__YOUR GOAL__. The line containing "- rotated: rosy" marks the start, and the last line of the records below marks the end. Print that run exactly and nothing else.

+++

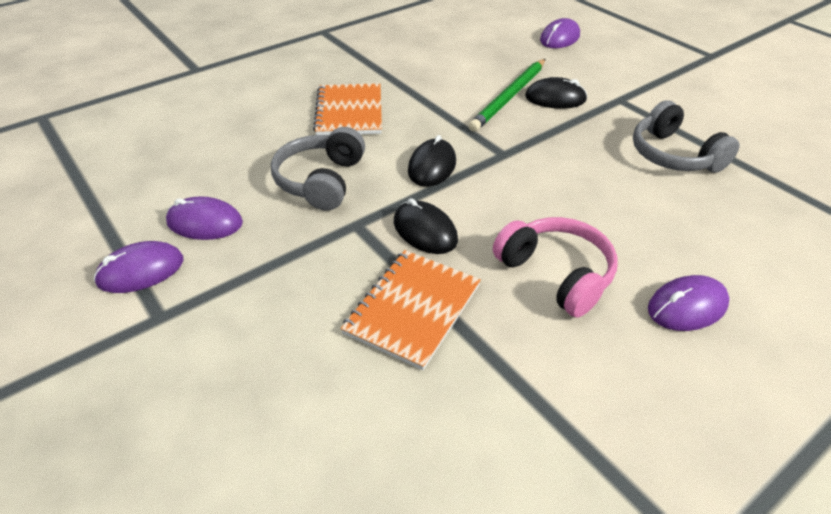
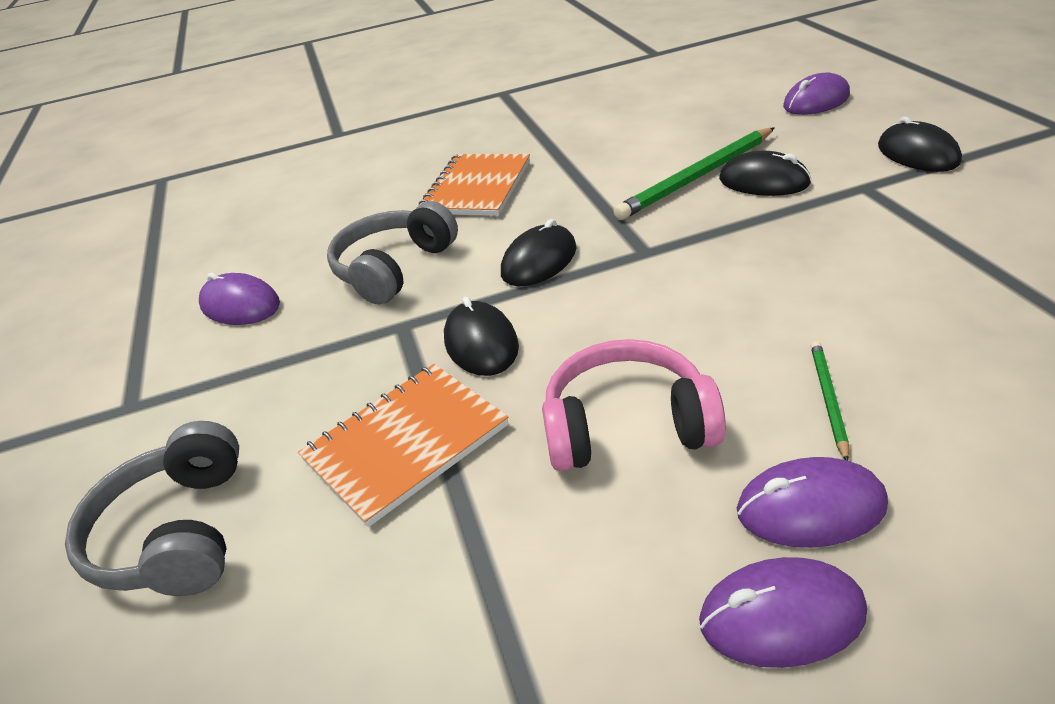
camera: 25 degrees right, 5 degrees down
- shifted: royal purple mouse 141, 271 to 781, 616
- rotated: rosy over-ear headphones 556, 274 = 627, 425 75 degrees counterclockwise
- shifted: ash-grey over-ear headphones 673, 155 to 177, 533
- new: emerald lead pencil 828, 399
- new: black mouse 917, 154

+++

__RESPONSE__.
- rotated: rosy over-ear headphones 556, 274 = 627, 425 75 degrees counterclockwise
- shifted: ash-grey over-ear headphones 673, 155 to 177, 533
- new: emerald lead pencil 828, 399
- new: black mouse 917, 154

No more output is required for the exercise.